Return, exactly and in full, the lines of the records below starting at the one with "blue brick B2:B4" and ending at the one with "blue slope J6:J7", and no other lines.

··· RECORDS ···

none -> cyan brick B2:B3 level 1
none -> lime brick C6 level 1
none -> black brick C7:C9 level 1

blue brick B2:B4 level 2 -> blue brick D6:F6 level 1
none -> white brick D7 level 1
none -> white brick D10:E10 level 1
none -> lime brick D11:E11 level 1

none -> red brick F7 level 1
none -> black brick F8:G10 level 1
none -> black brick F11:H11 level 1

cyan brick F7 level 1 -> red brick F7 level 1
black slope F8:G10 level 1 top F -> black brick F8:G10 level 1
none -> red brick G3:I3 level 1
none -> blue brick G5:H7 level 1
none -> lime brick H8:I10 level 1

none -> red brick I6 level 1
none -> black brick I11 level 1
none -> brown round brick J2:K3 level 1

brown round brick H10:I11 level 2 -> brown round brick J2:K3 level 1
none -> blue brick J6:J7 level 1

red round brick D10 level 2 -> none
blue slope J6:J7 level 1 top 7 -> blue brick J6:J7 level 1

···
··· RECORDS ···

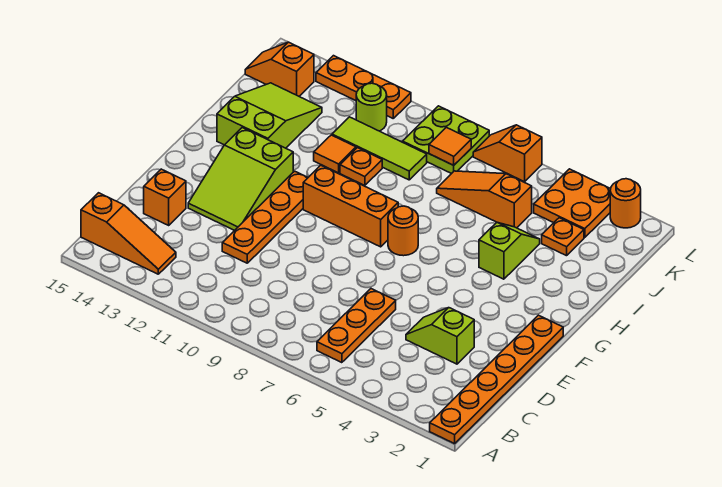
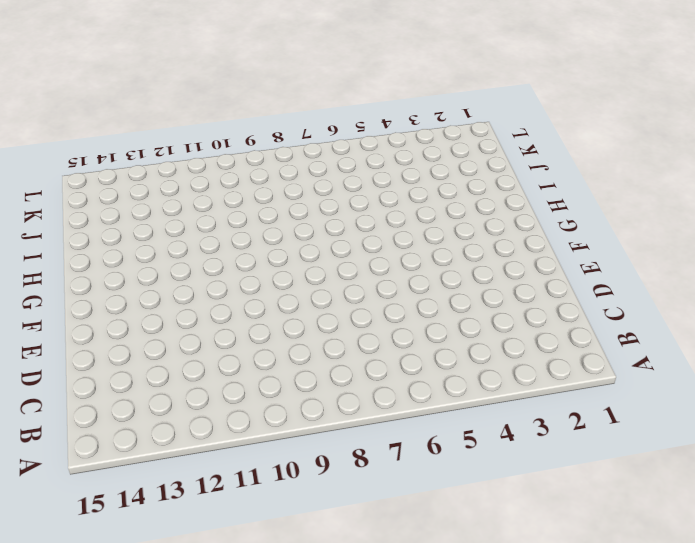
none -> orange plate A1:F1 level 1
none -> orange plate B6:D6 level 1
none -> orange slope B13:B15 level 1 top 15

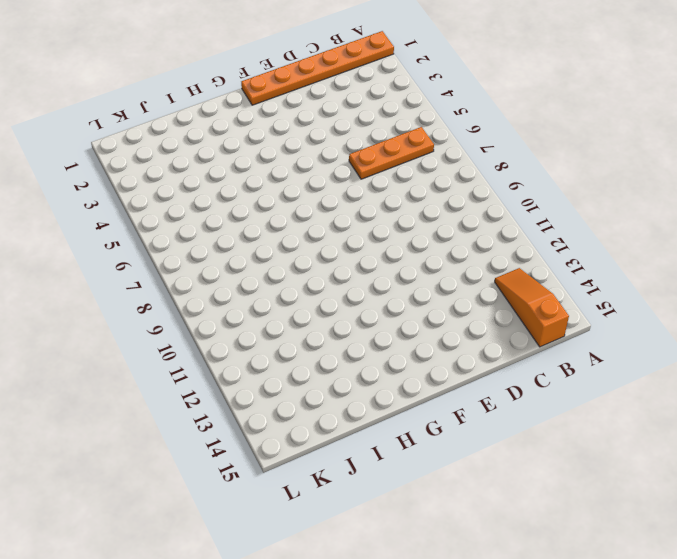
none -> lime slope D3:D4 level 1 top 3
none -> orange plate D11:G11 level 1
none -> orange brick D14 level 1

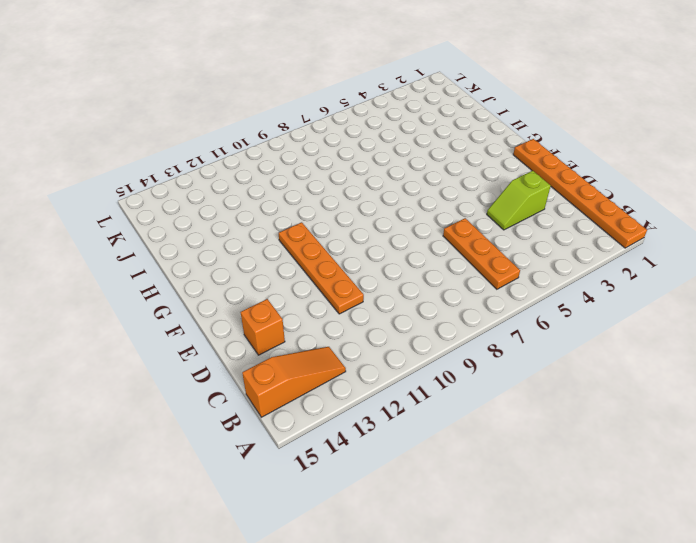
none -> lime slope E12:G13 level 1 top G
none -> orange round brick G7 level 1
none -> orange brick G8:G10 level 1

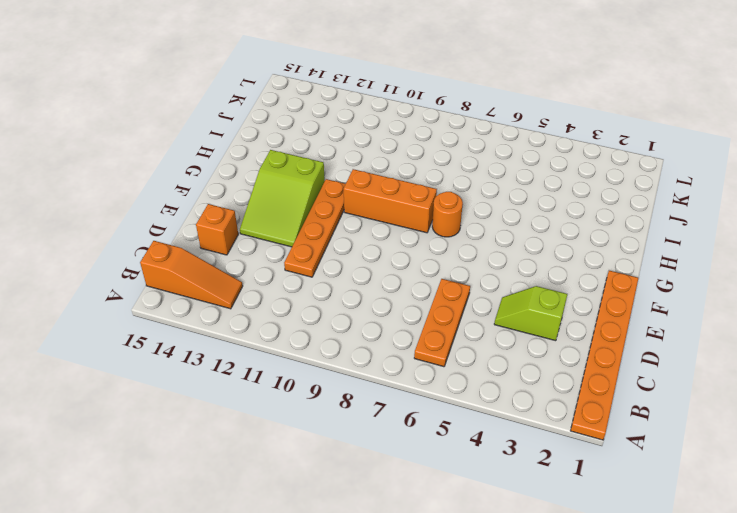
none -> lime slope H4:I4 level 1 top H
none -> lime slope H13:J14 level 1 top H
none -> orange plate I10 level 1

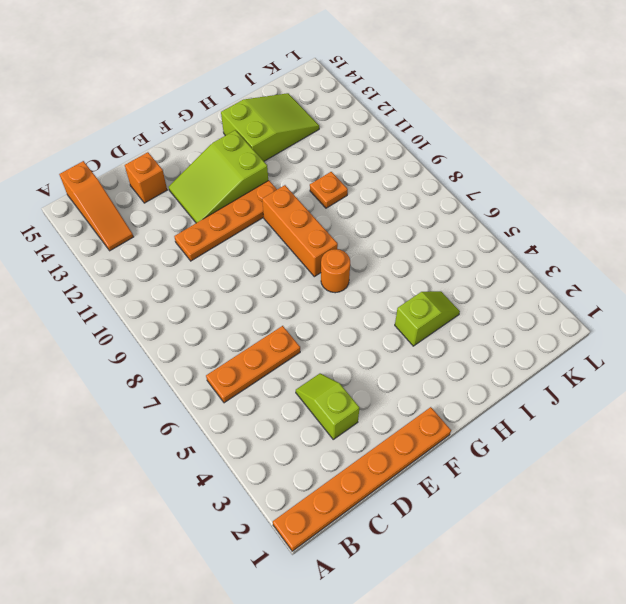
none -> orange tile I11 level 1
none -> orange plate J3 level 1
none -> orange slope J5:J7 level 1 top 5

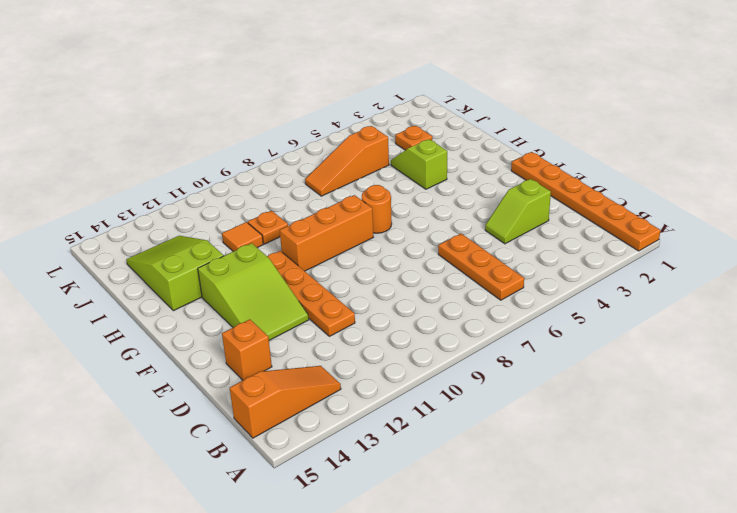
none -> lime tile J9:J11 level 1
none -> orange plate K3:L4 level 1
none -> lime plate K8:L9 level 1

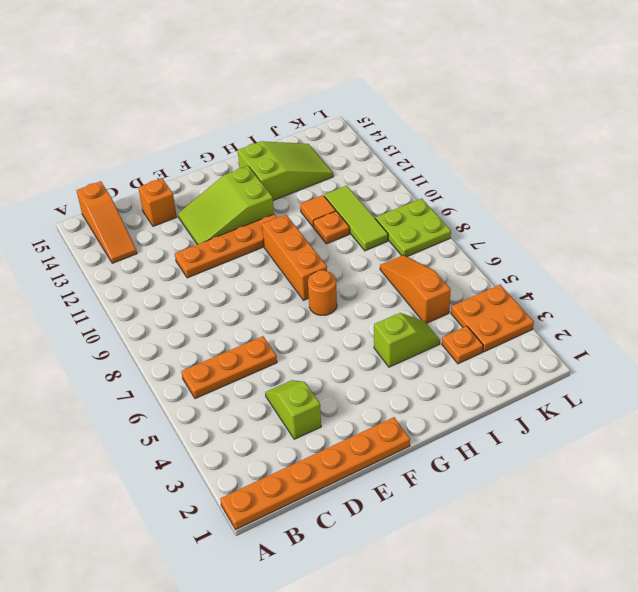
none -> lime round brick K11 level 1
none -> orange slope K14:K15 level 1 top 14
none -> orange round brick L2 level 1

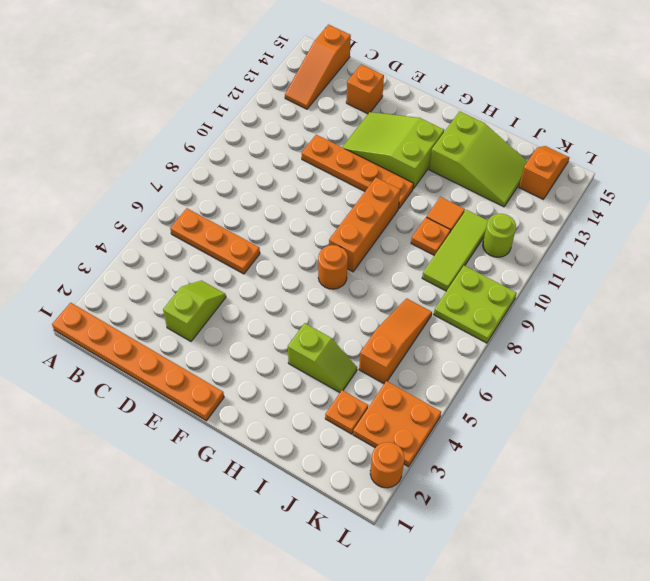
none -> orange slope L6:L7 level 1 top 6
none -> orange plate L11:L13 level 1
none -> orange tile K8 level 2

···

## ANSWER BOX
blue brick B2:B4 level 2 -> blue brick D6:F6 level 1
none -> white brick D7 level 1
none -> white brick D10:E10 level 1
none -> lime brick D11:E11 level 1

none -> red brick F7 level 1
none -> black brick F8:G10 level 1
none -> black brick F11:H11 level 1

cyan brick F7 level 1 -> red brick F7 level 1
black slope F8:G10 level 1 top F -> black brick F8:G10 level 1
none -> red brick G3:I3 level 1
none -> blue brick G5:H7 level 1
none -> lime brick H8:I10 level 1

none -> red brick I6 level 1
none -> black brick I11 level 1
none -> brown round brick J2:K3 level 1

brown round brick H10:I11 level 2 -> brown round brick J2:K3 level 1
none -> blue brick J6:J7 level 1

red round brick D10 level 2 -> none
blue slope J6:J7 level 1 top 7 -> blue brick J6:J7 level 1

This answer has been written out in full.